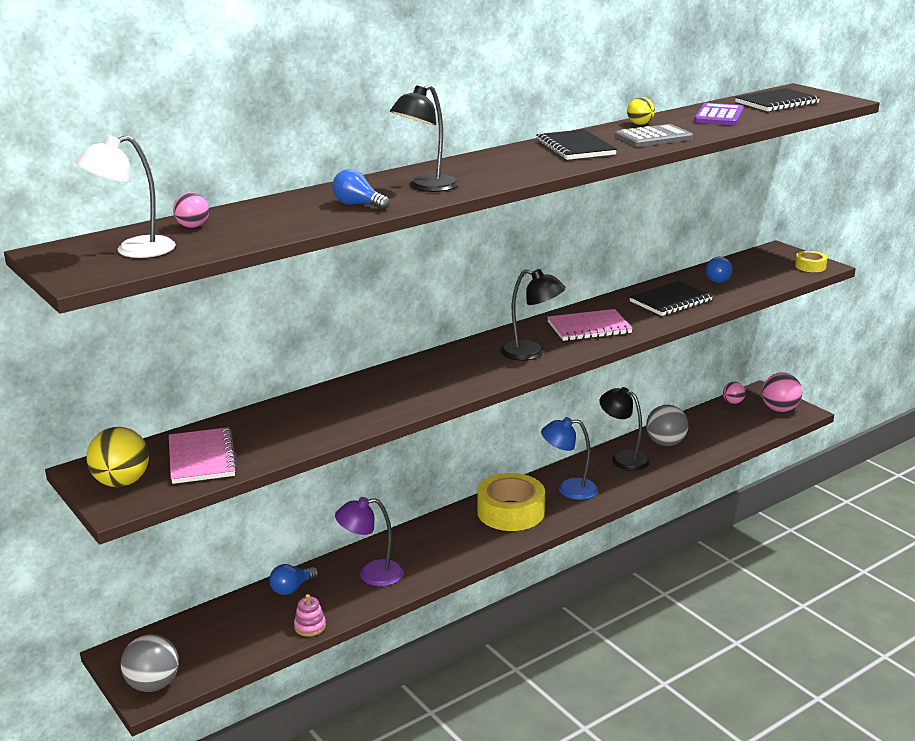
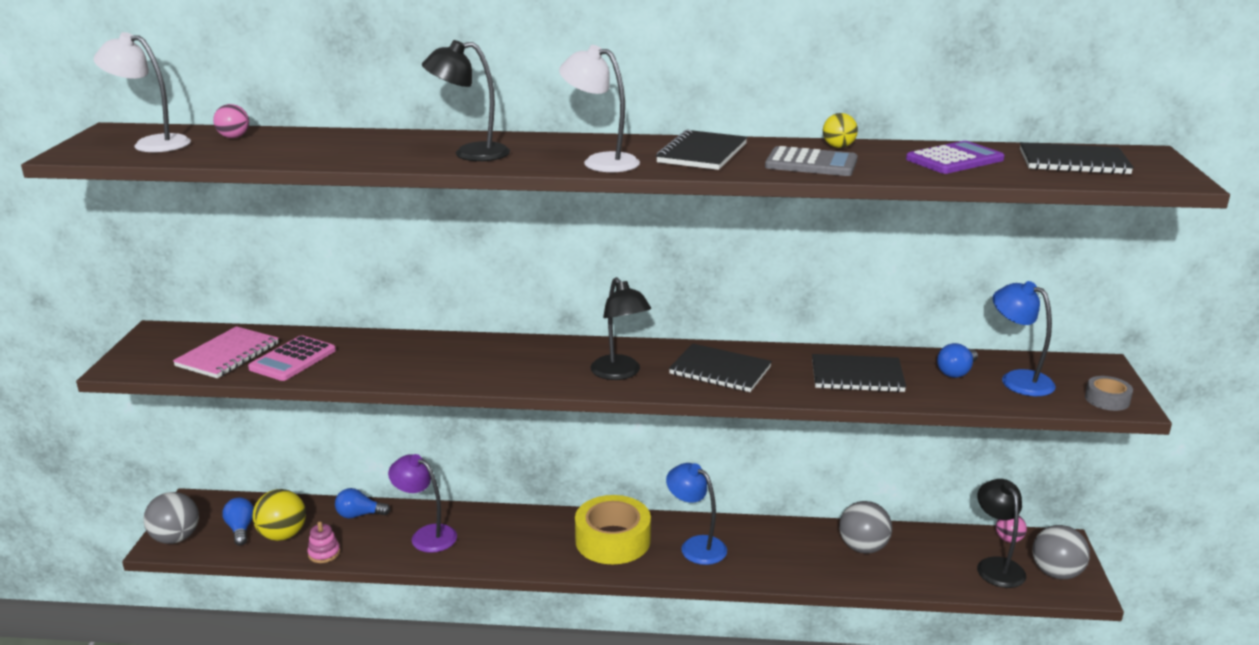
camera: 40 degrees right, 0 degrees up
yellow ball [87,427,149,487] -> yellow ball moved to [253,489,306,541]
blue light bulb [332,169,390,210] -> blue light bulb moved to [222,497,254,545]
pink notebook [547,309,633,341] -> black notebook [669,344,772,392]
black lamp [599,387,650,471] -> black lamp moved to [977,479,1026,588]
pink ball [761,373,802,412] -> grey ball [1032,525,1090,579]
yellow tape [795,251,828,272] -> grey tape [1085,376,1133,411]
none -> pink calculator [248,335,336,381]
none -> white lamp [559,45,640,172]
none -> blue lamp [993,281,1056,396]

* _REQUIRED WORK_
Your answer must be the line holding "black lamp [599,387,650,471]" plus every later line to the end of the records, copied exactly.

* _TASK ANSWER_
black lamp [599,387,650,471] -> black lamp moved to [977,479,1026,588]
pink ball [761,373,802,412] -> grey ball [1032,525,1090,579]
yellow tape [795,251,828,272] -> grey tape [1085,376,1133,411]
none -> pink calculator [248,335,336,381]
none -> white lamp [559,45,640,172]
none -> blue lamp [993,281,1056,396]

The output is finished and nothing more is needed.